WORK INSTRUCTION
Please say how many lines below include the word "diode", with nothing beyond the number.

EXERCISE MATERIALS

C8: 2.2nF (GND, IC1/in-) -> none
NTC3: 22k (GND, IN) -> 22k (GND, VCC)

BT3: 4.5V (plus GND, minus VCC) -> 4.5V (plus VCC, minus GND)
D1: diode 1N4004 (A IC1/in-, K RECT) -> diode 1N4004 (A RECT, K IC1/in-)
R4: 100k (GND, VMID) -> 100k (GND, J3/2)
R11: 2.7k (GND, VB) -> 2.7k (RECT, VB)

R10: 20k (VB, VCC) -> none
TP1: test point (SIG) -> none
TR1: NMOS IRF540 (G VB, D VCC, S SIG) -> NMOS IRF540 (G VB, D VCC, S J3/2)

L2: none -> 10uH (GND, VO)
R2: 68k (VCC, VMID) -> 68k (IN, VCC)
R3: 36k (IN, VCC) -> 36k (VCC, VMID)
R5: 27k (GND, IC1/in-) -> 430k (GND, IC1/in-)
* * *
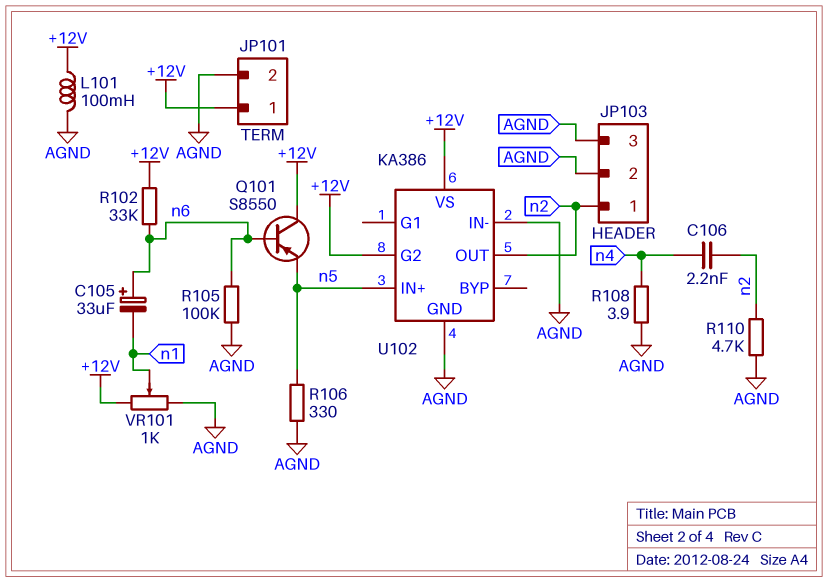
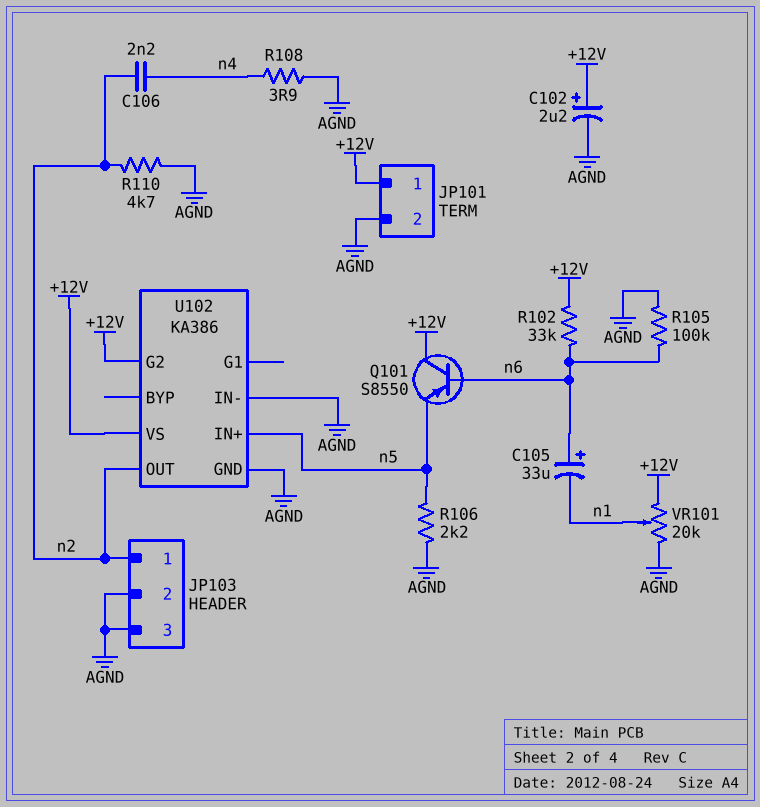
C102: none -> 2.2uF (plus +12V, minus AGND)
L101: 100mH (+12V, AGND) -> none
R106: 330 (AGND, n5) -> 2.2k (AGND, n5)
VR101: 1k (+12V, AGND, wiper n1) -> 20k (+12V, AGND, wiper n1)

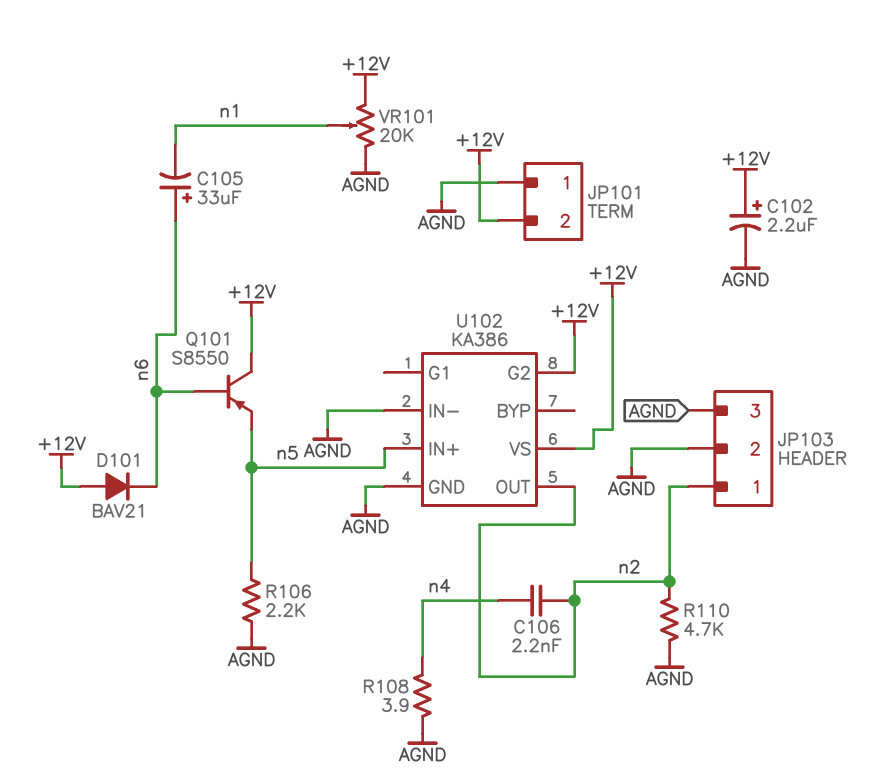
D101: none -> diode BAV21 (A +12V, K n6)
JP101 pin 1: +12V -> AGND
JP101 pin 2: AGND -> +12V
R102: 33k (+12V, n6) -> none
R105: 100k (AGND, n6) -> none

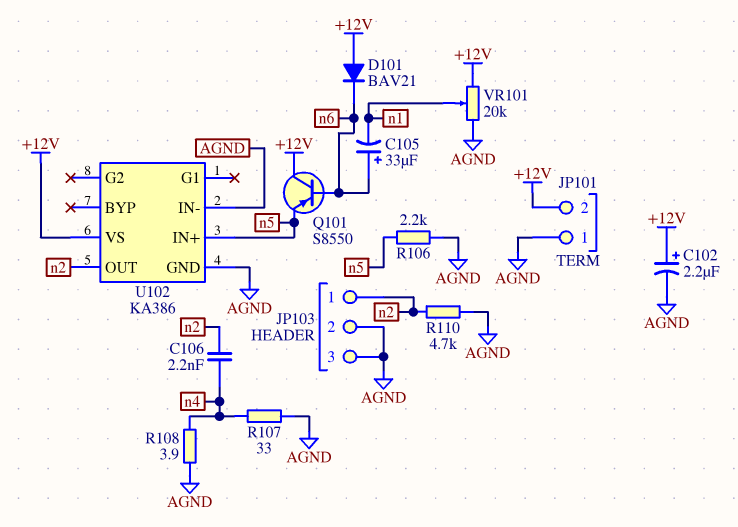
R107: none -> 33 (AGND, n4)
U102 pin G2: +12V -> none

RESPONSE BELOW
2